== Data provided ==
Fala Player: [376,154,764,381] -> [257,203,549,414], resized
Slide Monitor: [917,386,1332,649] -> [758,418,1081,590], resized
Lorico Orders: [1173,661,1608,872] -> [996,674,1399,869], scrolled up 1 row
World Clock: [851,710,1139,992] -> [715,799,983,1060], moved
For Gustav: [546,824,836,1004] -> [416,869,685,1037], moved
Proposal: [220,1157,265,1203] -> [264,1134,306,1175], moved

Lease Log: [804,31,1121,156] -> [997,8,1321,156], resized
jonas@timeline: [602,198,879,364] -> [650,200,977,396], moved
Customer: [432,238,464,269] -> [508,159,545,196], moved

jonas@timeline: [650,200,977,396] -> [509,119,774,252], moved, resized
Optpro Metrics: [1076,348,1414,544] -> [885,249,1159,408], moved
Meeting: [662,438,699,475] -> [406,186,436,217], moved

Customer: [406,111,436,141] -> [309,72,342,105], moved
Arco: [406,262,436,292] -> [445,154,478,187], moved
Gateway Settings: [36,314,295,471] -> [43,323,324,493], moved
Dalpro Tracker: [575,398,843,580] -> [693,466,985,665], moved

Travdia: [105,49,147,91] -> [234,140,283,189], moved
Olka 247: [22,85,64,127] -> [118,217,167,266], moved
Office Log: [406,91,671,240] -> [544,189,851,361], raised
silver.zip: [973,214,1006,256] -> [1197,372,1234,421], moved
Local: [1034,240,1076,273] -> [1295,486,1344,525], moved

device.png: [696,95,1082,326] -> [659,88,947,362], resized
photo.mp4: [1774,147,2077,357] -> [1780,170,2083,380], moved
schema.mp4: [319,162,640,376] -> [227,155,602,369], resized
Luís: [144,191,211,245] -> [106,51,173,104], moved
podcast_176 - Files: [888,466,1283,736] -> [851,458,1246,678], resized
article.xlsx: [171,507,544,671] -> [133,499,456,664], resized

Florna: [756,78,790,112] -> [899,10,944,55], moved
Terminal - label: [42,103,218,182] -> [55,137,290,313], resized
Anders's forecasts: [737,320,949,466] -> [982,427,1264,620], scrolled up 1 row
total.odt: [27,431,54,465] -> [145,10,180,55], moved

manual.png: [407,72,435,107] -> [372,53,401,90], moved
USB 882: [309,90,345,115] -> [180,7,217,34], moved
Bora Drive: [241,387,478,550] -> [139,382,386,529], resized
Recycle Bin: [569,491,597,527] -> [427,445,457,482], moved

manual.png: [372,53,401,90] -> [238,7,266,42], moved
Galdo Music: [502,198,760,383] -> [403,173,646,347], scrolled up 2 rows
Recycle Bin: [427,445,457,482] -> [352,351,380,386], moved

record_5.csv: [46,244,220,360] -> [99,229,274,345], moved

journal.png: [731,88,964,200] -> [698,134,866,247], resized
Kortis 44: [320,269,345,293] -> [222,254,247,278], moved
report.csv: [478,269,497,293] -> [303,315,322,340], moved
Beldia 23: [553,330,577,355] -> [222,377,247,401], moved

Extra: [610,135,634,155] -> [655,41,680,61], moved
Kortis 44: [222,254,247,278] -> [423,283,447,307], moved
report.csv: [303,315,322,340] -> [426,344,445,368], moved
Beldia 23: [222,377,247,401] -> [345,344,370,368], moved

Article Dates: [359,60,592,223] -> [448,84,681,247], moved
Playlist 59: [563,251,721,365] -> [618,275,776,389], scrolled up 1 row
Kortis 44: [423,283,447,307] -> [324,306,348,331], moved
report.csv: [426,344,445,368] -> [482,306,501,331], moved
===
[Problem]: Return each line of the data that contains the string "timeline".

[Response to this exercise]:
jonas@timeline: [602,198,879,364] -> [650,200,977,396], moved
jonas@timeline: [650,200,977,396] -> [509,119,774,252], moved, resized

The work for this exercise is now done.